(Records from a data collection)
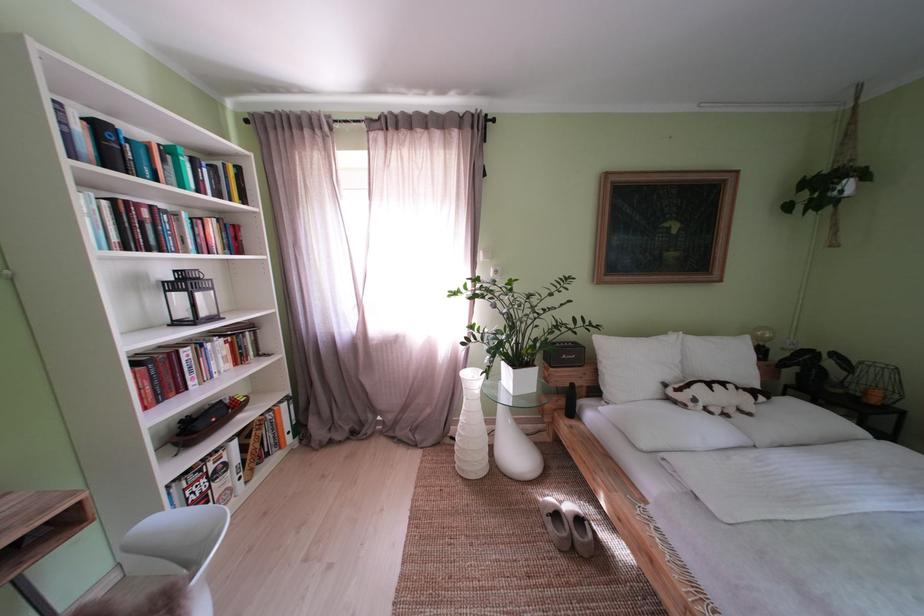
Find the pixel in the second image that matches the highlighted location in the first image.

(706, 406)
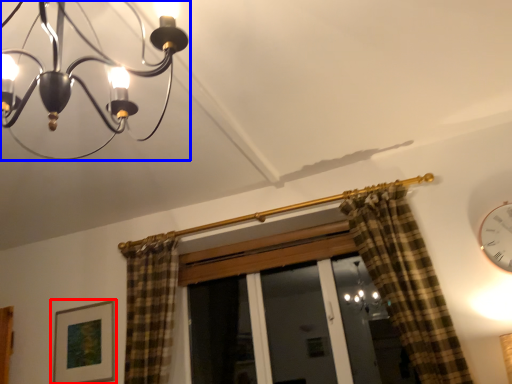
Question: Which of the following is the farthest to the observer, picture frame (highlighted by a red box) or lamp (highlighted by a blue box)?

Choices:
 (A) picture frame
 (B) lamp

Answer: (A)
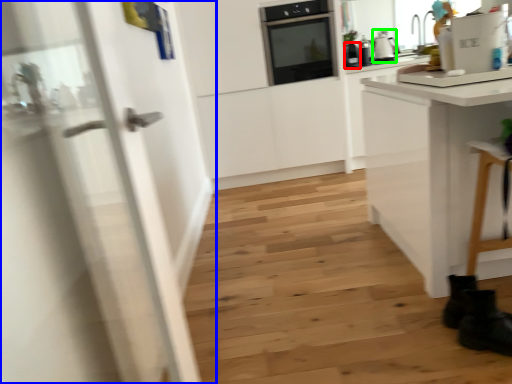
Question: Which object is the closest to the kitchen appliance (highlighted by a red box)? Choose among these: door (highlighted by a blue box) or kitchen appliance (highlighted by a green box).

Choices:
 (A) door
 (B) kitchen appliance

Answer: (B)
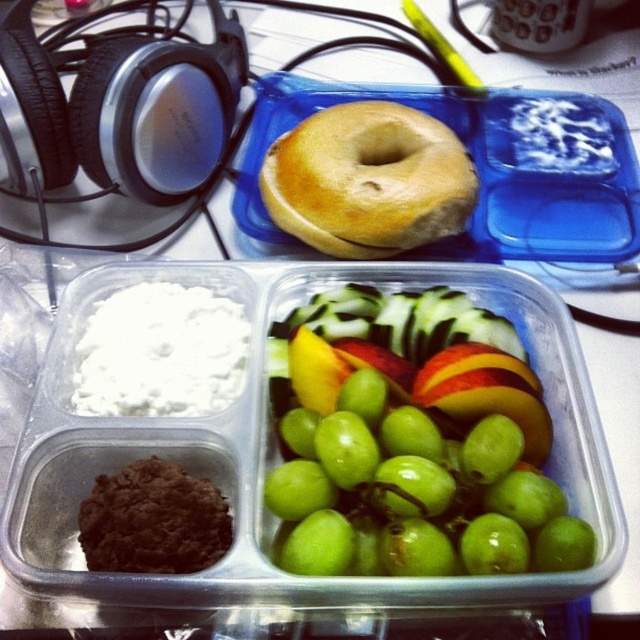
You are planning to pack snacks for a picnic and have a small container that can only fit items wider than 10 cm. You see the green matte grapes at center and the golden brown bagel at center in your lunchbox. Which of these items might not fit into the container if their widths are exactly 10 cm?

The golden brown bagel at center might not fit into the container because the green matte grapes at center has a larger width than the golden brown bagel at center, meaning the bagel is narrower and could be exactly 10 cm or smaller. Since the container requires items wider than 10 cm, the bagel might not meet the width requirement.

You are a nutritionist analyzing the meal layout. The container has four sections. Which object is positioned lower in the container between the green matte grapes at center and the golden brown bagel at center?

The green matte grapes at center are located below the golden brown bagel at center, so the grapes are positioned lower in the container.

You are a nutritionist analyzing the meal arrangement. Which of the two items, the green matte grapes at center or the golden brown bagel at center, is positioned lower in the container?

The green matte grapes at center is shorter than the golden brown bagel at center, so the green matte grapes at center is positioned lower in the container.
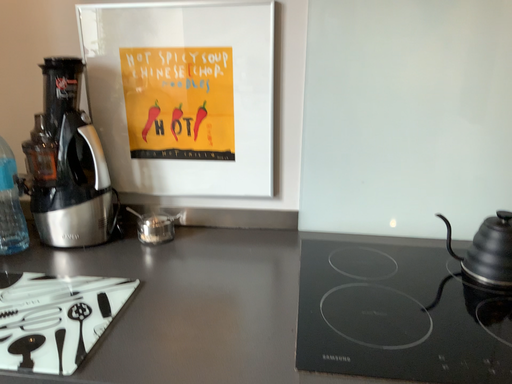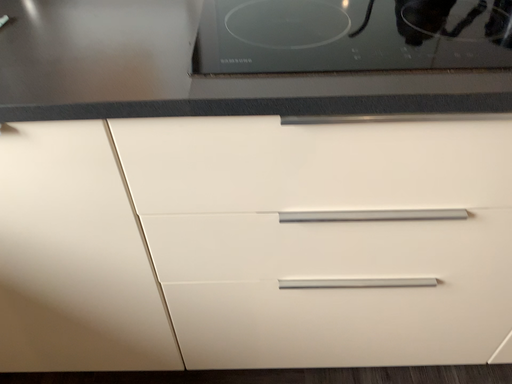
Question: How did the camera likely rotate when shooting the video?

Choices:
 (A) rotated upward
 (B) rotated downward

Answer: (B)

■ ACTIVITY ■
Count the lines in the listing above that contain the string "these", treating uppercase and lowercase as different. Give only the number.

■ SOLUTION FOR THIS PROBLEM ■
2